__Exercise details__
What you return should be the lines from the one with "[(249,295),(255,288),(247,280),(241,286),(249,295)]" through the one with "All buildings are outlined." in the data below, reproduced exactly with both ends, and no pictures at all.

[Two-dimensional polygon data]
══════

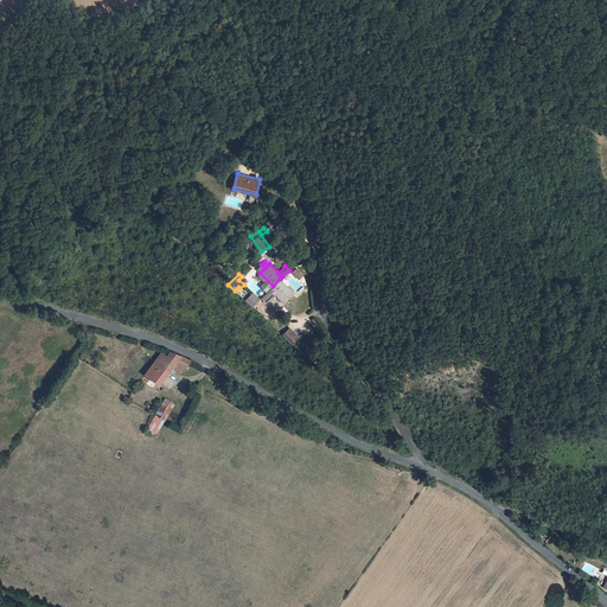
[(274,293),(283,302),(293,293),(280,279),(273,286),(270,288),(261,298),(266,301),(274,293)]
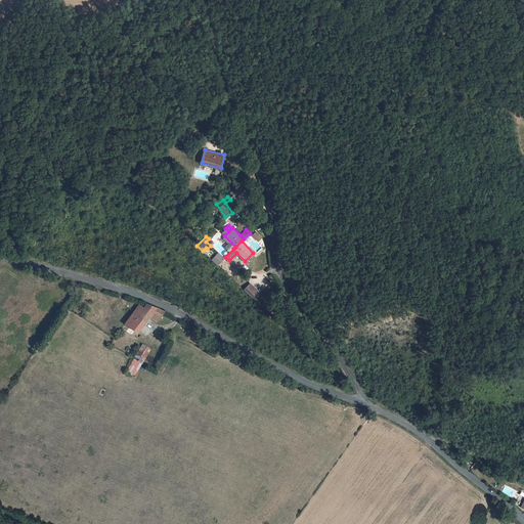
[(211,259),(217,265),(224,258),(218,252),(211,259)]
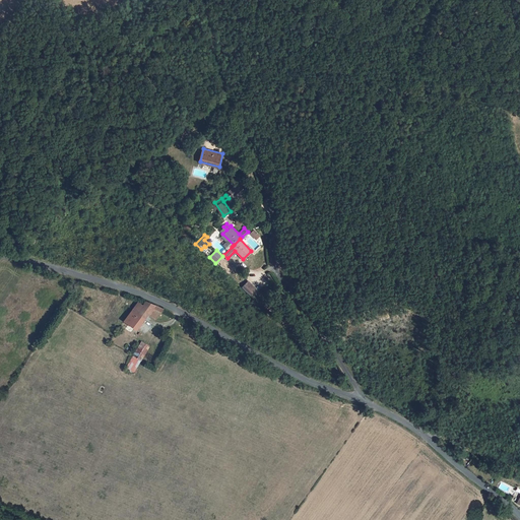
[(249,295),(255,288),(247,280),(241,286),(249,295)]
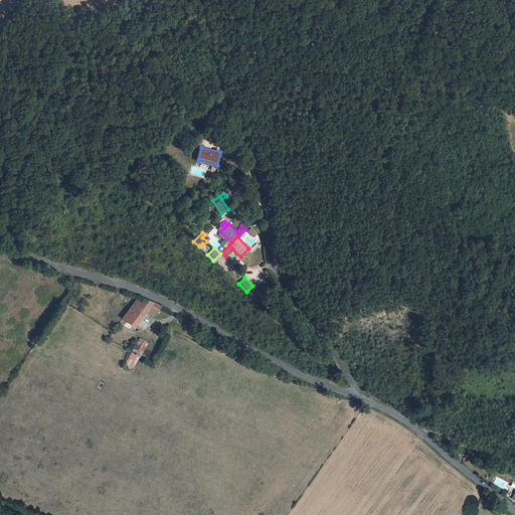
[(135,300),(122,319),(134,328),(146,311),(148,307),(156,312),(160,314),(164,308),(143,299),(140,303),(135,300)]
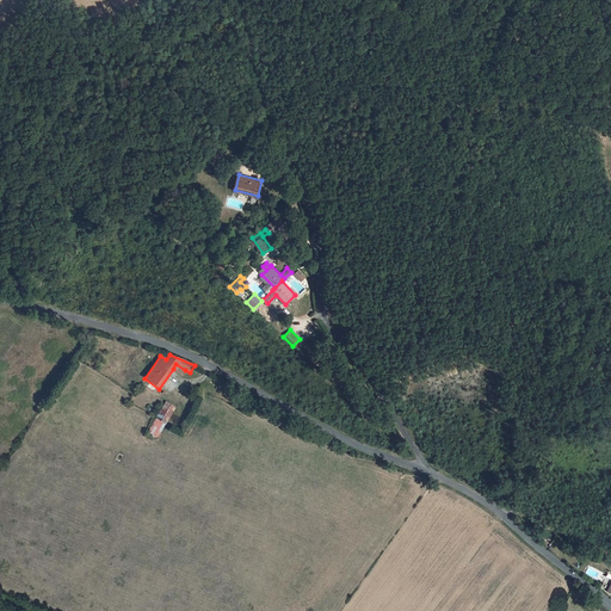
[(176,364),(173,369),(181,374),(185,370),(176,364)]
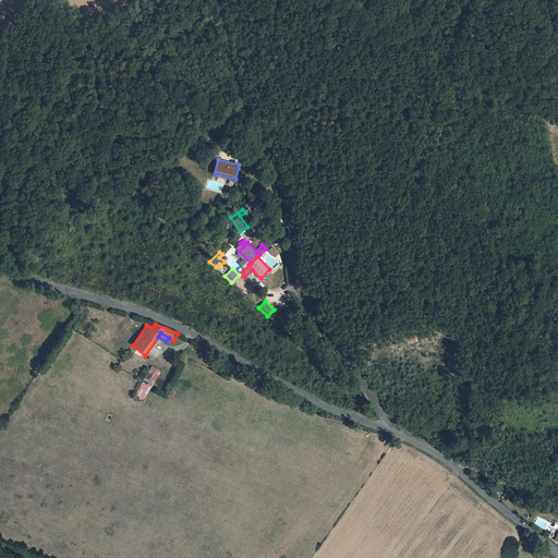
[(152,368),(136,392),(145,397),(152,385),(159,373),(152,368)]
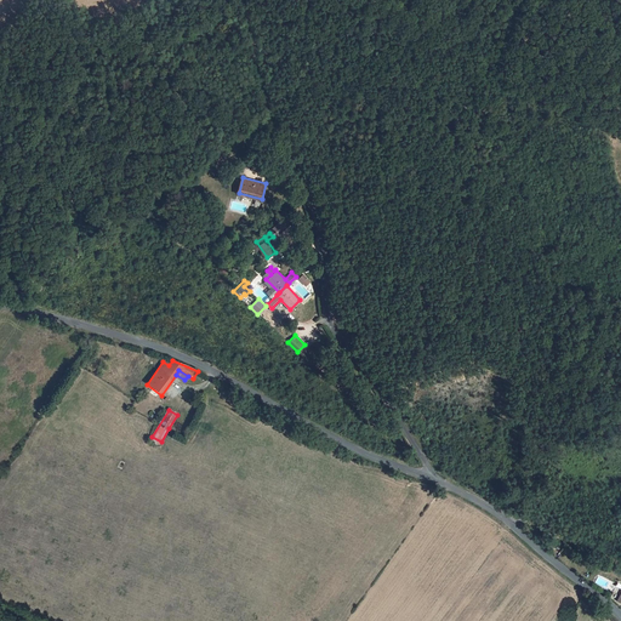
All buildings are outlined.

══════

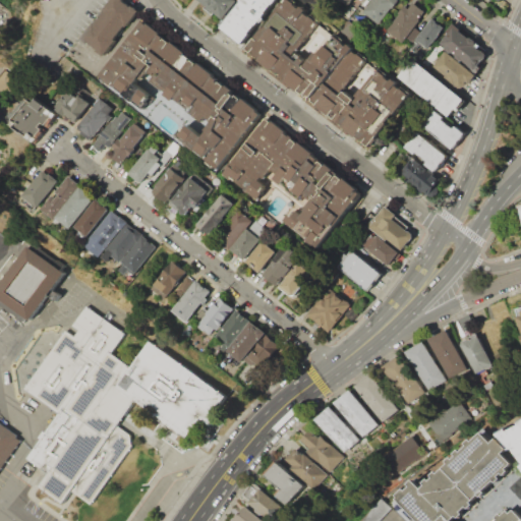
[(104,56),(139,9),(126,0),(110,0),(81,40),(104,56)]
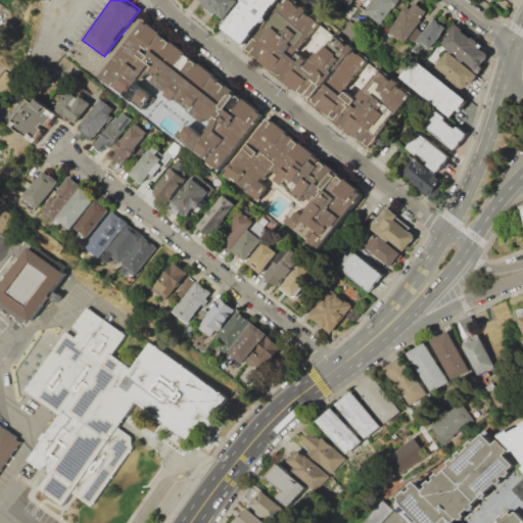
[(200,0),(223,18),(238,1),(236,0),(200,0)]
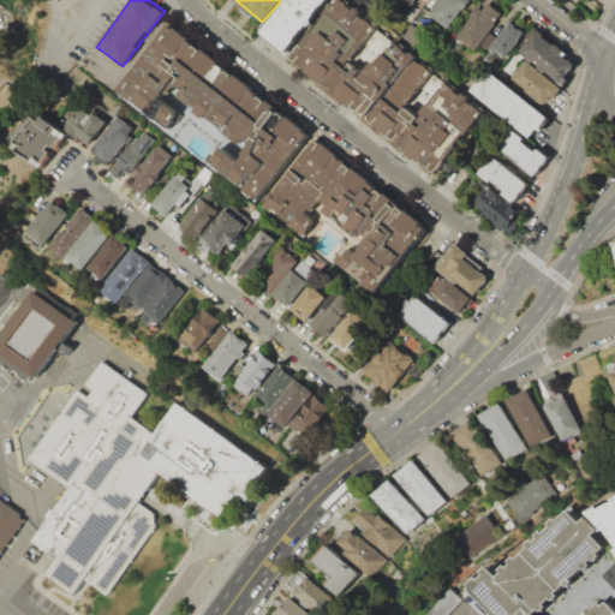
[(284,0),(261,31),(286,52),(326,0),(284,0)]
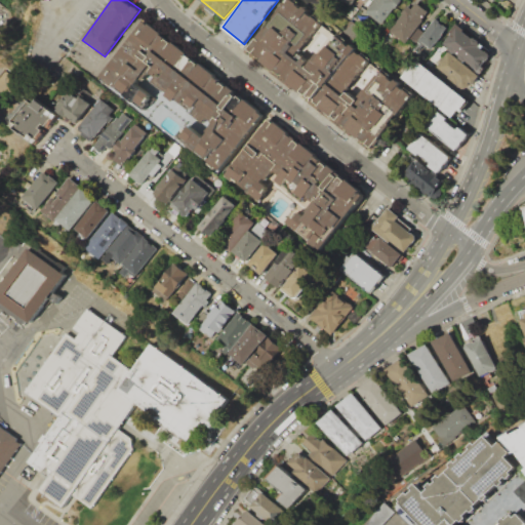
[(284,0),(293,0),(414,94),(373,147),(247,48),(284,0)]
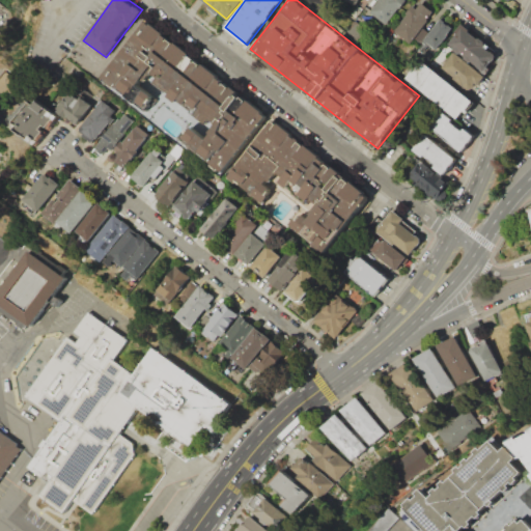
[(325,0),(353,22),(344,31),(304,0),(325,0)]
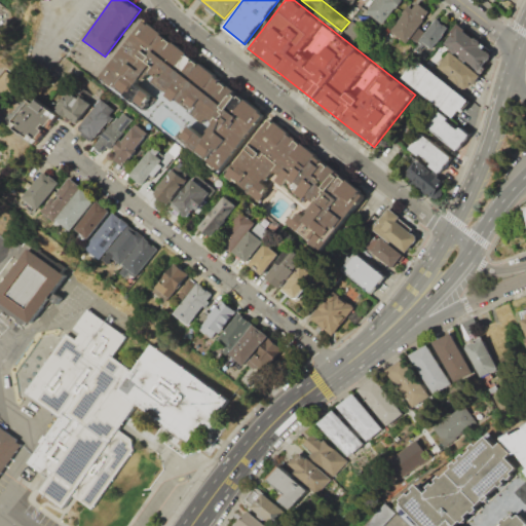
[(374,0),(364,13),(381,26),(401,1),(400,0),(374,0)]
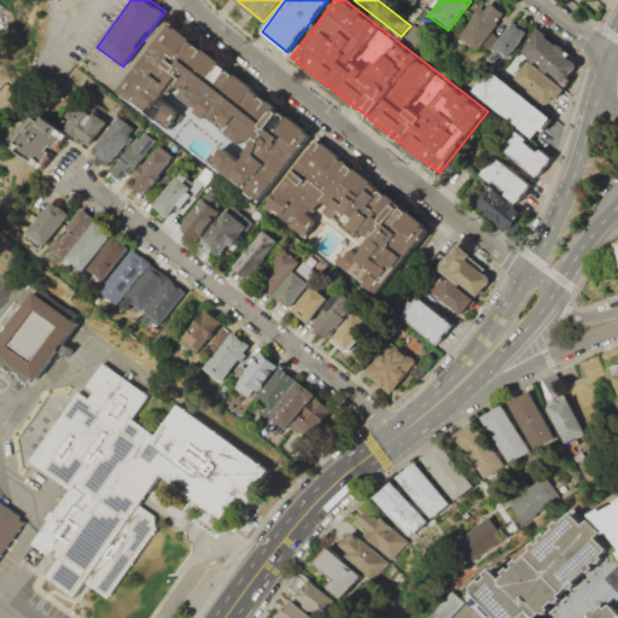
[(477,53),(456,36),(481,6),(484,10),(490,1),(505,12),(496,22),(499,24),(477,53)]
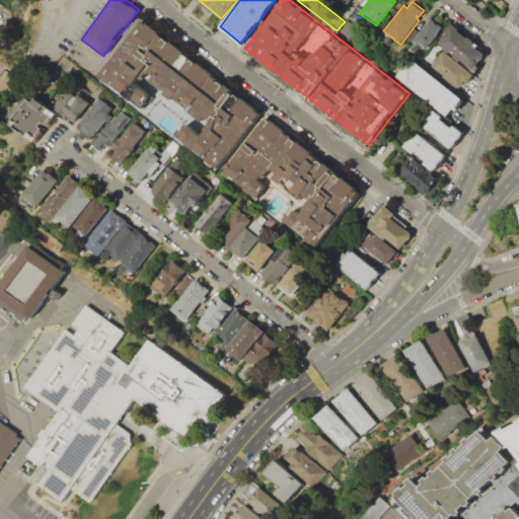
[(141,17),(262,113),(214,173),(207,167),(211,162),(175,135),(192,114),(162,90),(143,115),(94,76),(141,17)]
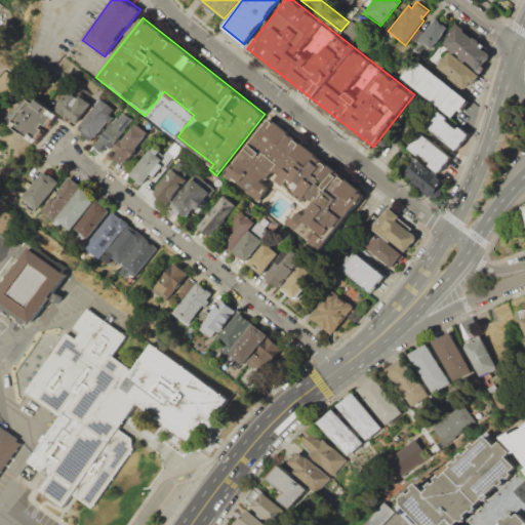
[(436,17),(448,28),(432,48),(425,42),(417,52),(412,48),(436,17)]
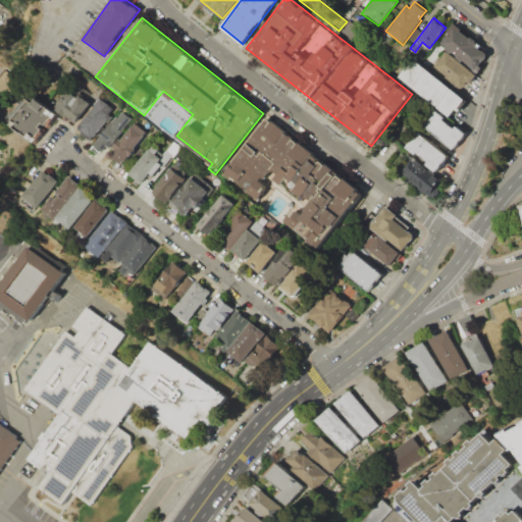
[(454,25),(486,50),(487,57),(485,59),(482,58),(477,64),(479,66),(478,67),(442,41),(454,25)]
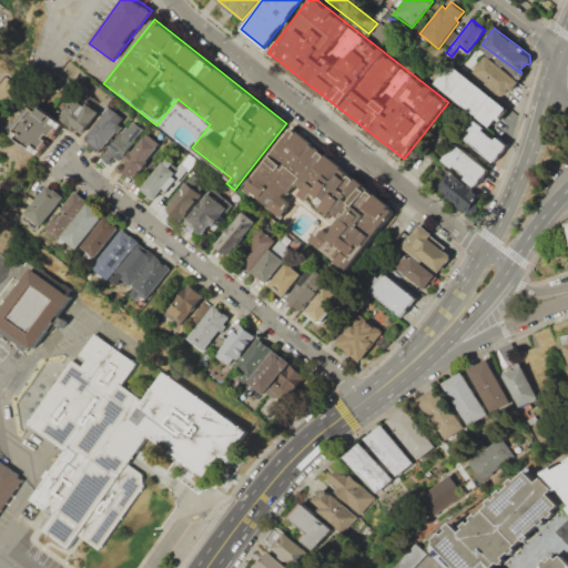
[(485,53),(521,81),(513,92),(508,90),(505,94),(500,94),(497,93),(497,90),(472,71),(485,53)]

══════

__Solved problem__
[(249,295),(255,288),(247,280),(241,286),(249,295)]
[(135,300),(122,319),(134,328),(146,311),(148,307),(156,312),(160,314),(164,308),(143,299),(140,303),(135,300)]
[(176,364),(173,369),(181,374),(185,370),(176,364)]
[(152,368),(136,392),(145,397),(152,385),(159,373),(152,368)]
All buildings are outlined.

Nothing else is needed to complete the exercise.